● **GIVEN DATA**
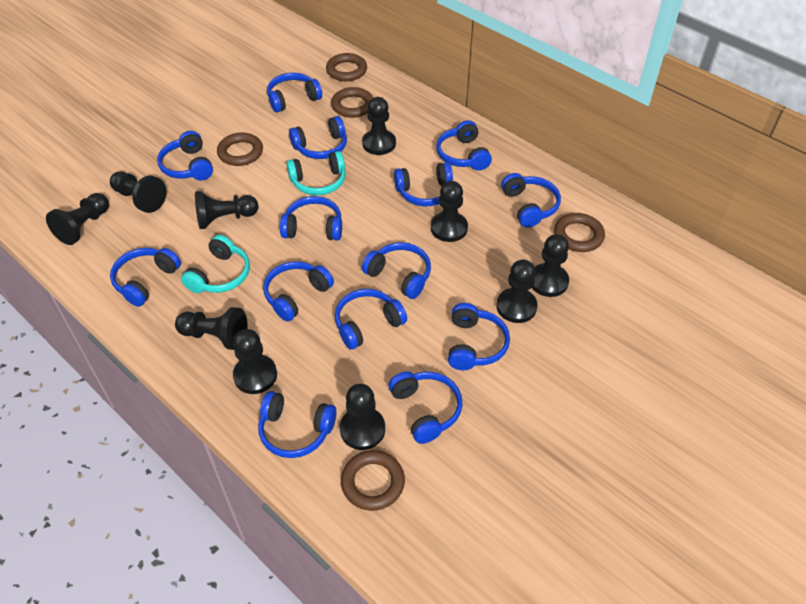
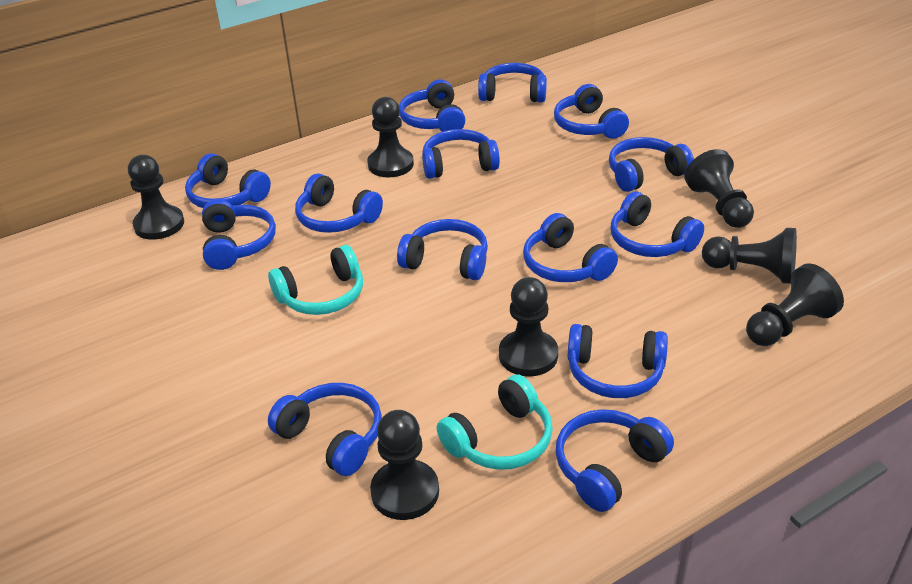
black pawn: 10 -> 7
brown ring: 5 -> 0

---

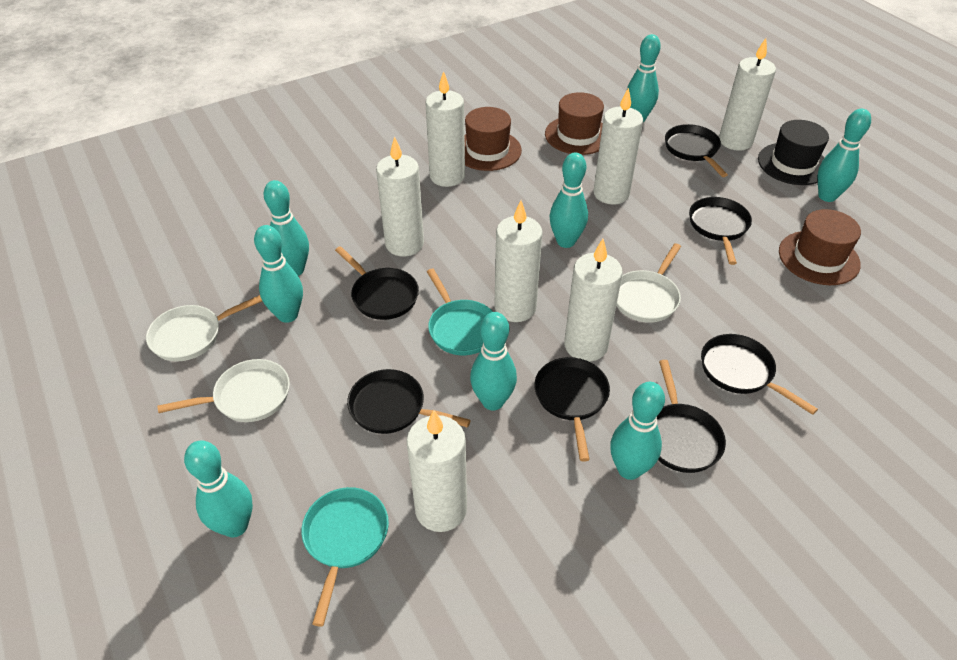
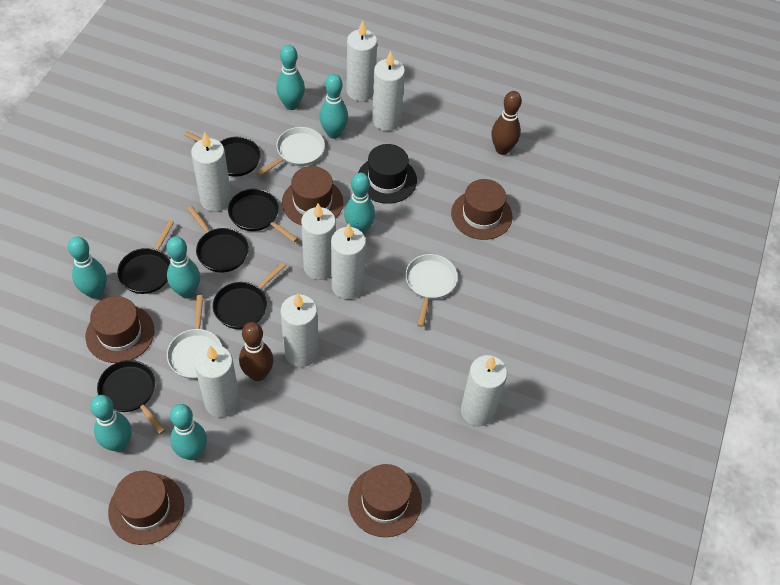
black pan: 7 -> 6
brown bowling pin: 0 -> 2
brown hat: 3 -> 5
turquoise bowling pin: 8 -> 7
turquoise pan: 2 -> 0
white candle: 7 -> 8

---

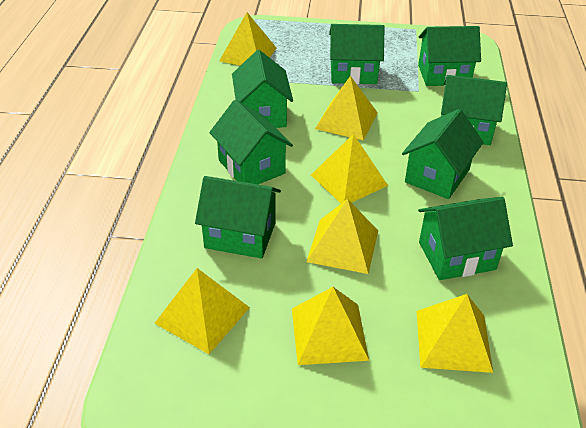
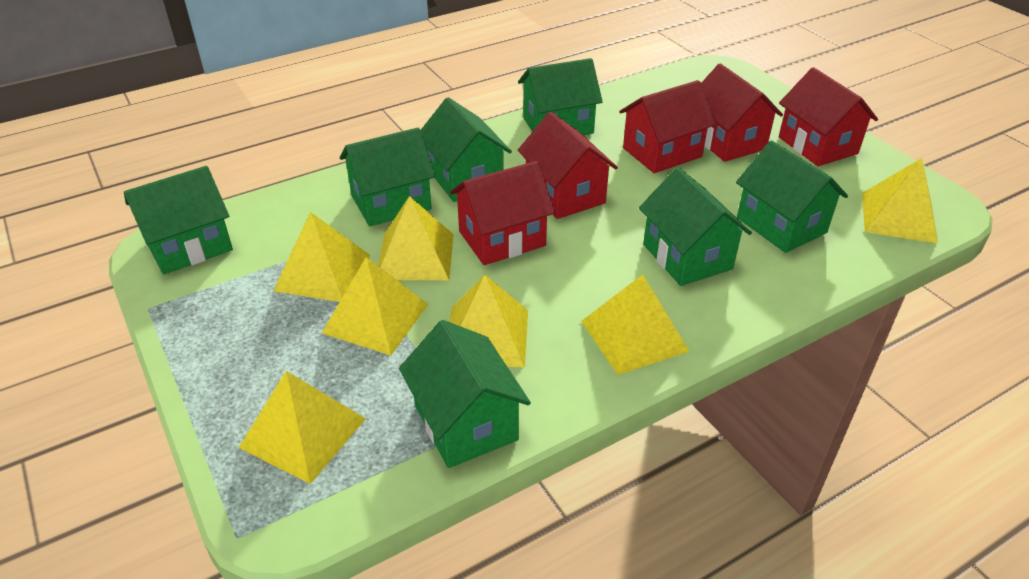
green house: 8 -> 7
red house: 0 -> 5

● **PROBLEM**
Return every line of the listing that has the word "turquoise" in it.

● **ANSWER**
turquoise bowling pin: 8 -> 7
turquoise pan: 2 -> 0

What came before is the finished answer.